_Task prompt_
Below are some entries. Copy each line in them that holds "schottky".

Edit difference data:
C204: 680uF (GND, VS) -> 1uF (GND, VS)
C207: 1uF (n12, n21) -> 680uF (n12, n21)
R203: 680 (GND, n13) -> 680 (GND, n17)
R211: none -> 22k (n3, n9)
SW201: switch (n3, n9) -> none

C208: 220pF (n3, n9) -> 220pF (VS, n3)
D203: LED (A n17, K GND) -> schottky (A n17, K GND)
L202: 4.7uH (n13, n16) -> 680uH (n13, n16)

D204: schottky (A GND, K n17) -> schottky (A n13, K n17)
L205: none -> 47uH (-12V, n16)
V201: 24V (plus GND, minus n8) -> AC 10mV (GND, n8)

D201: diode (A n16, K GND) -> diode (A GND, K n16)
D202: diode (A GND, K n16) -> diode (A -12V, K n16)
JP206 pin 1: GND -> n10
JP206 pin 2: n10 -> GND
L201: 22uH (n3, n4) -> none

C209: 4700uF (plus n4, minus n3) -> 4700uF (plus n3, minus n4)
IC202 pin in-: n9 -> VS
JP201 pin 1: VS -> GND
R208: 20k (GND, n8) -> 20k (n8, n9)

_Worked solution_
D203: LED (A n17, K GND) -> schottky (A n17, K GND)
D204: schottky (A GND, K n17) -> schottky (A n13, K n17)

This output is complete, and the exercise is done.